Write out the lines below as a numbered list, omitting any blank lines.

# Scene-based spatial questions
=-=-=-=-=

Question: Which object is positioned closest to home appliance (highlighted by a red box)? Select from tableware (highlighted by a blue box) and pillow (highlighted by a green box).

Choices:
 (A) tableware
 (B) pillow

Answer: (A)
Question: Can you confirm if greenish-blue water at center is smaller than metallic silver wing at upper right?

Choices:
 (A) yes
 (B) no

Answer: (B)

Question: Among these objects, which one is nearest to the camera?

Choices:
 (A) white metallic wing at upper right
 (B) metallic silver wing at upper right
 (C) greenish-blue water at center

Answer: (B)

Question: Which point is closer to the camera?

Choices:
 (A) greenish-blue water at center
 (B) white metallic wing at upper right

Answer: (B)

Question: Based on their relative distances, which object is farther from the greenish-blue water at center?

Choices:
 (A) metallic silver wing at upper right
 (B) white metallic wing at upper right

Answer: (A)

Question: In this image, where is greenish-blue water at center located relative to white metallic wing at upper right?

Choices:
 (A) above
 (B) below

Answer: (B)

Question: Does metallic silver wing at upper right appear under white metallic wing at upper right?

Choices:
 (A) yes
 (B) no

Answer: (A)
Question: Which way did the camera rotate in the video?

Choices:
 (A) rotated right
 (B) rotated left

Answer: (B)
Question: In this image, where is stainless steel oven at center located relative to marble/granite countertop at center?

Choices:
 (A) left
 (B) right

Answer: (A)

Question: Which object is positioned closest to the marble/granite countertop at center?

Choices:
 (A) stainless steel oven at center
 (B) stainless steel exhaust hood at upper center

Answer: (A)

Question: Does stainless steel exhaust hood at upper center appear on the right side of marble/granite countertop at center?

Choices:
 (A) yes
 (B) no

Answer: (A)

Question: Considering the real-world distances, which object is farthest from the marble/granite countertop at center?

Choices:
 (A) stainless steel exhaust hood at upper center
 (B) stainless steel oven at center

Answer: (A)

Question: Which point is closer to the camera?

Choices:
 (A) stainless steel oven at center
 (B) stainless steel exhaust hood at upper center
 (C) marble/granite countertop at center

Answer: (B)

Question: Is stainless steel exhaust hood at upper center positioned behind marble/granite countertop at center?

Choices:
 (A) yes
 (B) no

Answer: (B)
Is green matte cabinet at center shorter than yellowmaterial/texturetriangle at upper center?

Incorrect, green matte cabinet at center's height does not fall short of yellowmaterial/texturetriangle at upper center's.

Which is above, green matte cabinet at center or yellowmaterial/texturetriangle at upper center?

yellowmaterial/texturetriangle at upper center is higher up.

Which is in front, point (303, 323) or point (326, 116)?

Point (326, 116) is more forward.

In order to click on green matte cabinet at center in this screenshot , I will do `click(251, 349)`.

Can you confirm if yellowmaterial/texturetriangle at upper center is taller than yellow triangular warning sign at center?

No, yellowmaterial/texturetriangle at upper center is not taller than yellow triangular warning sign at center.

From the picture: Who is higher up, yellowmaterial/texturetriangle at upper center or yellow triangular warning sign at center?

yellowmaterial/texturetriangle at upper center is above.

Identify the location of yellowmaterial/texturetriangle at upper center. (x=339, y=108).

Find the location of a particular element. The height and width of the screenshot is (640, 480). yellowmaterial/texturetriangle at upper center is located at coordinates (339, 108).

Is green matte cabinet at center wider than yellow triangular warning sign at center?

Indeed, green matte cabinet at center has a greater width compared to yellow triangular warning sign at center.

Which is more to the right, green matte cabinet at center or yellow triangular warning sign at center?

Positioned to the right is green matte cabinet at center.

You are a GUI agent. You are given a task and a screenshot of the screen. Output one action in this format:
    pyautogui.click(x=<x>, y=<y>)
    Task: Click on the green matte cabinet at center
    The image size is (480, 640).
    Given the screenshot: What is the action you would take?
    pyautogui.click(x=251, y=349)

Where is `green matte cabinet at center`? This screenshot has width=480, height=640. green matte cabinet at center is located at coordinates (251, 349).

=-=-=-=-=

# Task response
1. Question: Which object is positioned closest to home appliance (highlighted by a red box)? Select from tableware (highlighted by a blue box) and pillow (highlighted by a green box).
2. Choices:
3.  (A) tableware
4.  (B) pillow
5. Answer: (A)
6. Question: Can you confirm if greenish-blue water at center is smaller than metallic silver wing at upper right?
7. Choices:
8.  (A) yes
9.  (B) no
10. Answer: (B)
11. Question: Among these objects, which one is nearest to the camera?
12. Choices:
13.  (A) white metallic wing at upper right
14.  (B) metallic silver wing at upper right
15.  (C) greenish-blue water at center
16. Answer: (B)
17. Question: Which point is closer to the camera?
18. Choices:
19.  (A) greenish-blue water at center
20.  (B) white metallic wing at upper right
21. Answer: (B)
22. Question: Based on their relative distances, which object is farther from the greenish-blue water at center?
23. Choices:
24.  (A) metallic silver wing at upper right
25.  (B) white metallic wing at upper right
26. Answer: (A)
27. Question: In this image, where is greenish-blue water at center located relative to white metallic wing at upper right?
28. Choices:
29.  (A) above
30.  (B) below
31. Answer: (B)
32. Question: Does metallic silver wing at upper right appear under white metallic wing at upper right?
33. Choices:
34.  (A) yes
35.  (B) no
36. Answer: (A)
37. Question: Which way did the camera rotate in the video?
38. Choices:
39.  (A) rotated right
40.  (B) rotated left
41. Answer: (B)
42. Question: In this image, where is stainless steel oven at center located relative to marble/granite countertop at center?
43. Choices:
44.  (A) left
45.  (B) right
46. Answer: (A)
47. Question: Which object is positioned closest to the marble/granite countertop at center?
48. Choices:
49.  (A) stainless steel oven at center
50.  (B) stainless steel exhaust hood at upper center
51. Answer: (A)
52. Question: Does stainless steel exhaust hood at upper center appear on the right side of marble/granite countertop at center?
53. Choices:
54.  (A) yes
55.  (B) no
56. Answer: (A)
57. Question: Considering the real-world distances, which object is farthest from the marble/granite countertop at center?
58. Choices:
59.  (A) stainless steel exhaust hood at upper center
60.  (B) stainless steel oven at center
61. Answer: (A)
62. Question: Which point is closer to the camera?
63. Choices:
64.  (A) stainless steel oven at center
65.  (B) stainless steel exhaust hood at upper center
66.  (C) marble/granite countertop at center
67. Answer: (B)
68. Question: Is stainless steel exhaust hood at upper center positioned behind marble/granite countertop at center?
69. Choices:
70.  (A) yes
71.  (B) no
72. Answer: (B)
73. Is green matte cabinet at center shorter than yellowmaterial/texturetriangle at upper center?
74. Incorrect, green matte cabinet at center's height does not fall short of yellowmaterial/texturetriangle at upper center's.
75. Which is above, green matte cabinet at center or yellowmaterial/texturetriangle at upper center?
76. yellowmaterial/texturetriangle at upper center is higher up.
77. Which is in front, point (303, 323) or point (326, 116)?
78. Point (326, 116) is more forward.
79. In order to click on green matte cabinet at center in this screenshot , I will do `click(251, 349)`.
80. Can you confirm if yellowmaterial/texturetriangle at upper center is taller than yellow triangular warning sign at center?
81. No, yellowmaterial/texturetriangle at upper center is not taller than yellow triangular warning sign at center.
82. From the picture: Who is higher up, yellowmaterial/texturetriangle at upper center or yellow triangular warning sign at center?
83. yellowmaterial/texturetriangle at upper center is above.
84. Identify the location of yellowmaterial/texturetriangle at upper center. (x=339, y=108).
85. Find the location of a particular element. The height and width of the screenshot is (640, 480). yellowmaterial/texturetriangle at upper center is located at coordinates (339, 108).
86. Is green matte cabinet at center wider than yellow triangular warning sign at center?
87. Indeed, green matte cabinet at center has a greater width compared to yellow triangular warning sign at center.
88. Which is more to the right, green matte cabinet at center or yellow triangular warning sign at center?
89. Positioned to the right is green matte cabinet at center.
90. You are a GUI agent. You are given a task and a screenshot of the screen. Output one action in this format:
91.     pyautogui.click(x=<x>, y=<y>)
92.     Task: Click on the green matte cabinet at center
93.     The image size is (480, 640).
94.     Given the screenshot: What is the action you would take?
95.     pyautogui.click(x=251, y=349)
96. Where is `green matte cabinet at center`? This screenshot has width=480, height=640. green matte cabinet at center is located at coordinates (251, 349).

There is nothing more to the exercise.